====== Input data ======

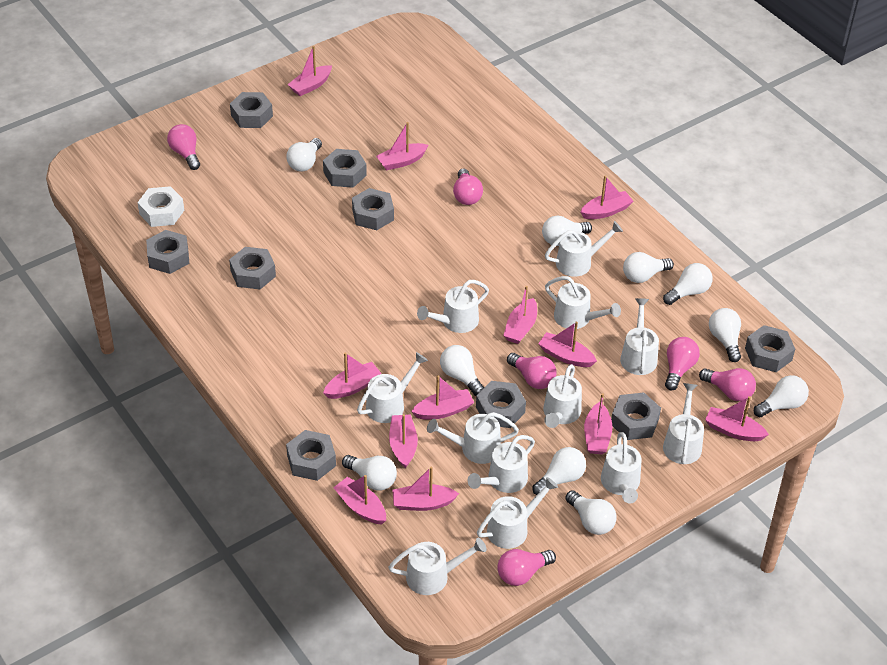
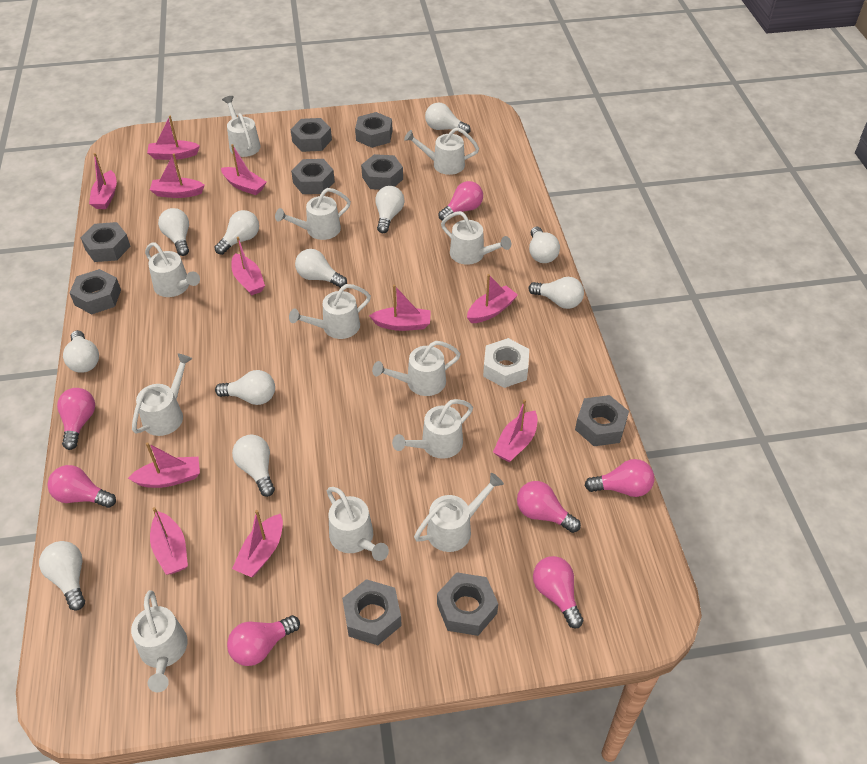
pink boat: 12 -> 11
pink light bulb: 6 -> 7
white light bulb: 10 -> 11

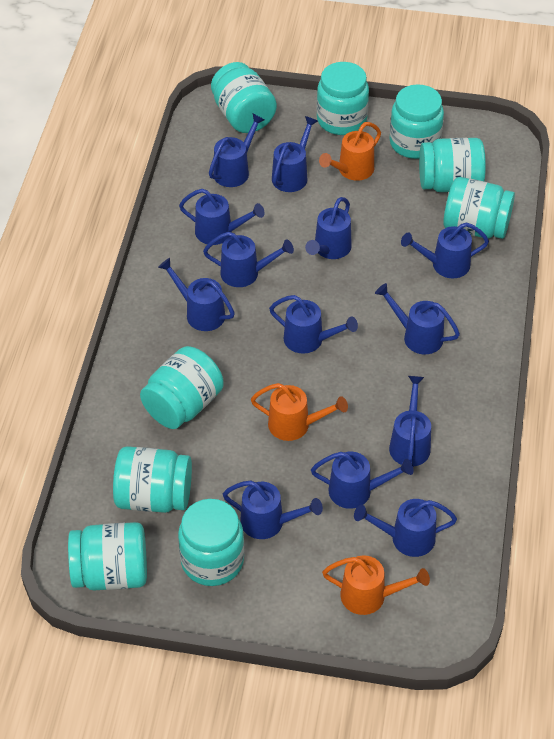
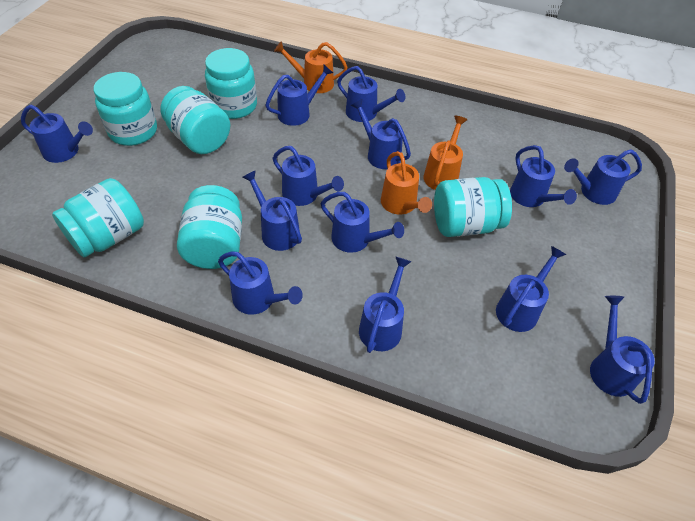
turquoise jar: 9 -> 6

======

Apart from the images, every line above is to be given again exactly.

Task answer:
pink boat: 12 -> 11
pink light bulb: 6 -> 7
white light bulb: 10 -> 11

turquoise jar: 9 -> 6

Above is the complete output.